Collected data entries:

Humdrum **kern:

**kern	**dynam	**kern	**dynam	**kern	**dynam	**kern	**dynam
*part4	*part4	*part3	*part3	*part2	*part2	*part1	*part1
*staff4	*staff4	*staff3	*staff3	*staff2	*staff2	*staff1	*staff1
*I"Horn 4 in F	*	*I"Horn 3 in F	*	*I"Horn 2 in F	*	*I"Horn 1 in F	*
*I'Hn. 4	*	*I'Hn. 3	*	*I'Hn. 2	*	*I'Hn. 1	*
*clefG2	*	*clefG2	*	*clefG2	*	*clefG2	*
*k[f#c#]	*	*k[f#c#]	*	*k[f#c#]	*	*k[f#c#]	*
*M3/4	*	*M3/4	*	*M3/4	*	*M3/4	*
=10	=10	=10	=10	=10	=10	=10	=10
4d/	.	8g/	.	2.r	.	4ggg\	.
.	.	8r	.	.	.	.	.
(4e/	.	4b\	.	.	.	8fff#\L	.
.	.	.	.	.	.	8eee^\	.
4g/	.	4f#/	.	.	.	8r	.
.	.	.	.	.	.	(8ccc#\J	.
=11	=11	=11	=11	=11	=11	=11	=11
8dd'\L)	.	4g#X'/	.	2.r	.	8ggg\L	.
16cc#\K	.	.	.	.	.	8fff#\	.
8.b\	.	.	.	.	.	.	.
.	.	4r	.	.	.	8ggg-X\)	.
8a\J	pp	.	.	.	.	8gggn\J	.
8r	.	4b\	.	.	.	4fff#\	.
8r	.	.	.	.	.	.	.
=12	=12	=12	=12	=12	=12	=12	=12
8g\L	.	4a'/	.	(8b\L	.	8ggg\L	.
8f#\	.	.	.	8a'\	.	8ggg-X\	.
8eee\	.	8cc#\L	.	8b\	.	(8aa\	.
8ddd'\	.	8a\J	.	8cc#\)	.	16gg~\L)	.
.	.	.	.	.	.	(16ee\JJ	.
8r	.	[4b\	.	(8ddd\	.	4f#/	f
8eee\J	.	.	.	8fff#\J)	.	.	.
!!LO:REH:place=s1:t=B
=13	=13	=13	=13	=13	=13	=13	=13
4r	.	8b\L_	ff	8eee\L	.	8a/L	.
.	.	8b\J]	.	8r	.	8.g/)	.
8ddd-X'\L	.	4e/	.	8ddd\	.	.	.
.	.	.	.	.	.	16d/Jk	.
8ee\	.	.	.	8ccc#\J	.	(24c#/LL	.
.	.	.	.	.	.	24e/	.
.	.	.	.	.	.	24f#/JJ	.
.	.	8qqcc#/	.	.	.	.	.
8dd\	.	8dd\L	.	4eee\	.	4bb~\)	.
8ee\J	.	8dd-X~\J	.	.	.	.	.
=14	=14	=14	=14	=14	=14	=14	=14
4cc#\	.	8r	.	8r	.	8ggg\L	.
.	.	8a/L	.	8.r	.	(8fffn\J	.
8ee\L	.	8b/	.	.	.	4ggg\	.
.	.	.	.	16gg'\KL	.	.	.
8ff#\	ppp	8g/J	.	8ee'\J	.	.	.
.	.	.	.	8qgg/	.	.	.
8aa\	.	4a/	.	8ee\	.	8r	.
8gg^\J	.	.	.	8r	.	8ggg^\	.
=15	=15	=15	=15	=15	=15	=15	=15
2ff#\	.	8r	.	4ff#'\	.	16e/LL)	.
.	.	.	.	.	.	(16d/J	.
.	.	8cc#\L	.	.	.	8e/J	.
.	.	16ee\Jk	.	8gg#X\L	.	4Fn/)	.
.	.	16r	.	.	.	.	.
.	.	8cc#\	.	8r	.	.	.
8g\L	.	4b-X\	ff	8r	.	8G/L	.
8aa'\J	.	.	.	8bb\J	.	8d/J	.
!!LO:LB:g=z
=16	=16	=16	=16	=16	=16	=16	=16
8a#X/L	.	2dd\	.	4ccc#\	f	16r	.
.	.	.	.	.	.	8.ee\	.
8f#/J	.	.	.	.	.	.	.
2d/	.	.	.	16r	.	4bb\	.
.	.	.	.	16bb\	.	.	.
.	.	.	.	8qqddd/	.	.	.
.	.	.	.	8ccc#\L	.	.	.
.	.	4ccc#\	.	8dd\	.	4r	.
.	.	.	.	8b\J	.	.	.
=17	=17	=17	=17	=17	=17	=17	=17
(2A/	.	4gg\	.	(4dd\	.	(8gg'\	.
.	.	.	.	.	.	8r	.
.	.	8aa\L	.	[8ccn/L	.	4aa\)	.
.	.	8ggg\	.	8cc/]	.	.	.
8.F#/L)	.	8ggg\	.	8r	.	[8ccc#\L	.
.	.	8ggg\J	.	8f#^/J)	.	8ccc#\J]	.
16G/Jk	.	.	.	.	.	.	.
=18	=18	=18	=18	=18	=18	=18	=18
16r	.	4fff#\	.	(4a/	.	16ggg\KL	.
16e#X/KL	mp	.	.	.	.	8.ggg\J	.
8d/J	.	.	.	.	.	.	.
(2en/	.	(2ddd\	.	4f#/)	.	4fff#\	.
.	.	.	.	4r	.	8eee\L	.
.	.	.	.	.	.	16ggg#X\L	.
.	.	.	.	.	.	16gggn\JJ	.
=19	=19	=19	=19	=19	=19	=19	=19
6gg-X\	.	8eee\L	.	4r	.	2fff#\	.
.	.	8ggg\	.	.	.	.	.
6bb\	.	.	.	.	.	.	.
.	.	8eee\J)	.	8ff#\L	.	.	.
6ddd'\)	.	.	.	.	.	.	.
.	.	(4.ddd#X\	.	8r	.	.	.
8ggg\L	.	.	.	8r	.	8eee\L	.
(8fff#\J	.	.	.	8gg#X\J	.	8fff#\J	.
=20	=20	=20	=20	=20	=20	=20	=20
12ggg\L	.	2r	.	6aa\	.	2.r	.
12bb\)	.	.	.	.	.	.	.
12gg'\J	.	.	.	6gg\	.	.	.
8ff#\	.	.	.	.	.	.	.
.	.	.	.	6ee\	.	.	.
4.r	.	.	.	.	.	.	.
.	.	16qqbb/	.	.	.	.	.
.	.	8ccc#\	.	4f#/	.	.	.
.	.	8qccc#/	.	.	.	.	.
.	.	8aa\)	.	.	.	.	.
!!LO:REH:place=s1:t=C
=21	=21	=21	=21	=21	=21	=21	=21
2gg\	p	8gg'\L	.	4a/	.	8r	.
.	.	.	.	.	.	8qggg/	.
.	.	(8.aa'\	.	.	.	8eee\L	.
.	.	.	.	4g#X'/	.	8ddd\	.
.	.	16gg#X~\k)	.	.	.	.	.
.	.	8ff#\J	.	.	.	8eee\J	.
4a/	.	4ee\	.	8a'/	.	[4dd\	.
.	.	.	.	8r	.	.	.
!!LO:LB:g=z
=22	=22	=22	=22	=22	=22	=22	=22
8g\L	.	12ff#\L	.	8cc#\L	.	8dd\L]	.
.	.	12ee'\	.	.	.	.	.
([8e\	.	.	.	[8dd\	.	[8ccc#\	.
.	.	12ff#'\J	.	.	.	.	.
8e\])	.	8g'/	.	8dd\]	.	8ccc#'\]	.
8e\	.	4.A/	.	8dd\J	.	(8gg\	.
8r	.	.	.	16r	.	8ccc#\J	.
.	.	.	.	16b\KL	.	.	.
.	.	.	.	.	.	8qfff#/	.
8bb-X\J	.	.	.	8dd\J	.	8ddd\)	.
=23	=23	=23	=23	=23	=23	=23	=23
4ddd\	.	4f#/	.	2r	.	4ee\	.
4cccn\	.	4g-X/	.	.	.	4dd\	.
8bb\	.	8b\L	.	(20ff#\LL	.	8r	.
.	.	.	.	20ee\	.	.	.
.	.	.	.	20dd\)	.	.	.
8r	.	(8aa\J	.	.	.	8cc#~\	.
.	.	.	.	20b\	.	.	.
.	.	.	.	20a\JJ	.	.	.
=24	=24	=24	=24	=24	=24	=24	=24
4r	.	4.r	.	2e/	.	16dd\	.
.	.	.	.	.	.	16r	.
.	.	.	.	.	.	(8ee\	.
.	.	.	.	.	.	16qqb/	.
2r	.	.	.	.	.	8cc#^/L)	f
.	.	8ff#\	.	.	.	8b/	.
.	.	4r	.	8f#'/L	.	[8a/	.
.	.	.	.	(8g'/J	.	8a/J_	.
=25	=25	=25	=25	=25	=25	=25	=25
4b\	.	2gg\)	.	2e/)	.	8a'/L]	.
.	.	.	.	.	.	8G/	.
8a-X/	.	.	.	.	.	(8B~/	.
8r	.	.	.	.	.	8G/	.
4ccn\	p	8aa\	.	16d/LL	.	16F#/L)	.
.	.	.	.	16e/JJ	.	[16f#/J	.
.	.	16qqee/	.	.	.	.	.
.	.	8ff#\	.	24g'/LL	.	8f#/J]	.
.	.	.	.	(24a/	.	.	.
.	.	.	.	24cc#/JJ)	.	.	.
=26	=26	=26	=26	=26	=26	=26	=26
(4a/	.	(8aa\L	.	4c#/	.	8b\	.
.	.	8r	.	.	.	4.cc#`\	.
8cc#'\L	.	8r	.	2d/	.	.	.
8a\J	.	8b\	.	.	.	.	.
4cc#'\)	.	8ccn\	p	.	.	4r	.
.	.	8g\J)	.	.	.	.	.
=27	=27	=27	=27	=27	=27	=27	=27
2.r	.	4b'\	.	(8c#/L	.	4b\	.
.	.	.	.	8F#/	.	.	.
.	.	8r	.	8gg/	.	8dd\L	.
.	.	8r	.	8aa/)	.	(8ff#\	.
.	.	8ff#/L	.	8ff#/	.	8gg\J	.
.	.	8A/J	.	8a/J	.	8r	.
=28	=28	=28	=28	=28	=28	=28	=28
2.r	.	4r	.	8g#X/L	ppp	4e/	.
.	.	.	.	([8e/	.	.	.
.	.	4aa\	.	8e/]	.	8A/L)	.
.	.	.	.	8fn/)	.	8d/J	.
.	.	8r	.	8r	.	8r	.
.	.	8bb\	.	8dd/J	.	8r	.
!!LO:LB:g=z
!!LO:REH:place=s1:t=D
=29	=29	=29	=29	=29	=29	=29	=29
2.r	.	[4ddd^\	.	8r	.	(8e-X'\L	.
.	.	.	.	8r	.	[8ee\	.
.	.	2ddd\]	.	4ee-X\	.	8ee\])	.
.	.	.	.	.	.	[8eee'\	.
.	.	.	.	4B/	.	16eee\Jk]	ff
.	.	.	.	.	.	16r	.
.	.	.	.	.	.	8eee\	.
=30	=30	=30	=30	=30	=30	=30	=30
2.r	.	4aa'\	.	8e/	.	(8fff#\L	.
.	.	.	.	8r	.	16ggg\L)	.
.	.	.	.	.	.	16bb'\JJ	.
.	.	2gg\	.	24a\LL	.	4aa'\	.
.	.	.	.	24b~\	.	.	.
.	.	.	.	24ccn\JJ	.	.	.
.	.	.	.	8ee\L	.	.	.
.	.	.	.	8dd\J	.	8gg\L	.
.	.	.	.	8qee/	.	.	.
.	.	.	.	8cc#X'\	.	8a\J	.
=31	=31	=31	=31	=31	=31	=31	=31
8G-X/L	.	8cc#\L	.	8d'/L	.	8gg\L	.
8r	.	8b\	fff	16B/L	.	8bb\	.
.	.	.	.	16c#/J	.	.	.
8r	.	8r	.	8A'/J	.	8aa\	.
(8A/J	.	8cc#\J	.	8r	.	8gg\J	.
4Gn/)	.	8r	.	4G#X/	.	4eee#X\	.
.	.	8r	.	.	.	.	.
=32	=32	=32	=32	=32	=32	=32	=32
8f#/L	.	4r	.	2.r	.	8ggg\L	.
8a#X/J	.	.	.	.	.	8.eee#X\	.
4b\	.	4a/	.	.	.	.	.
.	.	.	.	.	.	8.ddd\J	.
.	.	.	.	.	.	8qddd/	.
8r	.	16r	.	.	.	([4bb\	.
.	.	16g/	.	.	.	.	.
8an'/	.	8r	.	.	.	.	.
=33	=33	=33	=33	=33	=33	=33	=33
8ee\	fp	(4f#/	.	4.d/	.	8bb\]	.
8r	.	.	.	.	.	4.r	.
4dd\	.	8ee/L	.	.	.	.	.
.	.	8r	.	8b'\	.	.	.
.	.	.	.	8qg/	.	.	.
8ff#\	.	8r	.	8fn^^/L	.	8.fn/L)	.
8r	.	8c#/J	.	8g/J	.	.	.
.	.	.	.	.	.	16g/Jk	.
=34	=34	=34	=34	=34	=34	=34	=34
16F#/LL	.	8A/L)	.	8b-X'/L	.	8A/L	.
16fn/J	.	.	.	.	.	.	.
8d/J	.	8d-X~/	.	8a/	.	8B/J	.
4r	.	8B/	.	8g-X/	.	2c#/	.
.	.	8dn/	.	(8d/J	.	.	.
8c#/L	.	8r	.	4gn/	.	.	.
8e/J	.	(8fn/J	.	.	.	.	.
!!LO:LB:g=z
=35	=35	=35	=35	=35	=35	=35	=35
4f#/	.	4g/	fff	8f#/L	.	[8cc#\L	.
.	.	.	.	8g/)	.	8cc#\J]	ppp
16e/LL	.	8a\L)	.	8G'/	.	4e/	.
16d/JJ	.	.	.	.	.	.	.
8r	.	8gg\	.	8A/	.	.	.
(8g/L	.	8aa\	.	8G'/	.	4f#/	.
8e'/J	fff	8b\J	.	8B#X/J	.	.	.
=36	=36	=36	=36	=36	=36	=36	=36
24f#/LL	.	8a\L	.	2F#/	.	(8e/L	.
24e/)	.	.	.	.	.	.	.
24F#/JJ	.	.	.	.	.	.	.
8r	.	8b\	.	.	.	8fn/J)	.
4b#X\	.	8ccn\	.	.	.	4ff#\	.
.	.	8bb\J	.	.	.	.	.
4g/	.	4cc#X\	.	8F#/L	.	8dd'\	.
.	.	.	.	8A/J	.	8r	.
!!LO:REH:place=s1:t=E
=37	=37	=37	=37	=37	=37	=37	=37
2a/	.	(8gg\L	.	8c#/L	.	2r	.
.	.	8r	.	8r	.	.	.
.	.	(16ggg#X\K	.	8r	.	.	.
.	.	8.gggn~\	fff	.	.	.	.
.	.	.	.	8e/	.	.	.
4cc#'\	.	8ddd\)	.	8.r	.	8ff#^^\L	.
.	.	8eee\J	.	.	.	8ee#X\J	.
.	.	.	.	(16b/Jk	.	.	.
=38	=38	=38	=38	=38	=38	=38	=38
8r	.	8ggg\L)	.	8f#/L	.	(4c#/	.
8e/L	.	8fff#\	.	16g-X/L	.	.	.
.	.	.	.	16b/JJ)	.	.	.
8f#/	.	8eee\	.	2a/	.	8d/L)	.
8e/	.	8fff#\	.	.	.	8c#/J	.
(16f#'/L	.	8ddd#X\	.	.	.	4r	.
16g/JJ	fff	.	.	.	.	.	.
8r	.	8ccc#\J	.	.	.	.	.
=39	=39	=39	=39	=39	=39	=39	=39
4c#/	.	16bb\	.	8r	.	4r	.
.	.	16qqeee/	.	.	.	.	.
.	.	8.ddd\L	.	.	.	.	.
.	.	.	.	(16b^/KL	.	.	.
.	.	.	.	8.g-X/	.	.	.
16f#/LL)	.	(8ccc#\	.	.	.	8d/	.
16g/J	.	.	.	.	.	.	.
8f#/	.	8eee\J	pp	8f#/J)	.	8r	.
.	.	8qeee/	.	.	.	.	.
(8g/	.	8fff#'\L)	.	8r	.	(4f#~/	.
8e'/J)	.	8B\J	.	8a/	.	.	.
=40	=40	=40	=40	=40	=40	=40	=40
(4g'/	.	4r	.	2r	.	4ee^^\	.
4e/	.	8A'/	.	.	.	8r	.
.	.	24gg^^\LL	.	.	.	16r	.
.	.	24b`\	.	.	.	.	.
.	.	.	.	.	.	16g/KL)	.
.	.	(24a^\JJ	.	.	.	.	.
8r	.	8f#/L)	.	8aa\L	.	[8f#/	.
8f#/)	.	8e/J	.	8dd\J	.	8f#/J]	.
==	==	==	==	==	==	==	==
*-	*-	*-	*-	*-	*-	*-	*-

WRITTEN PROBLEM → Extract every line of the material above that contains the string "place", treating uppercase and lowercase letters as different.

WRITTEN SOLUTION →
!!LO:REH:place=s1:t=B
!!LO:REH:place=s1:t=C
!!LO:REH:place=s1:t=D
!!LO:REH:place=s1:t=E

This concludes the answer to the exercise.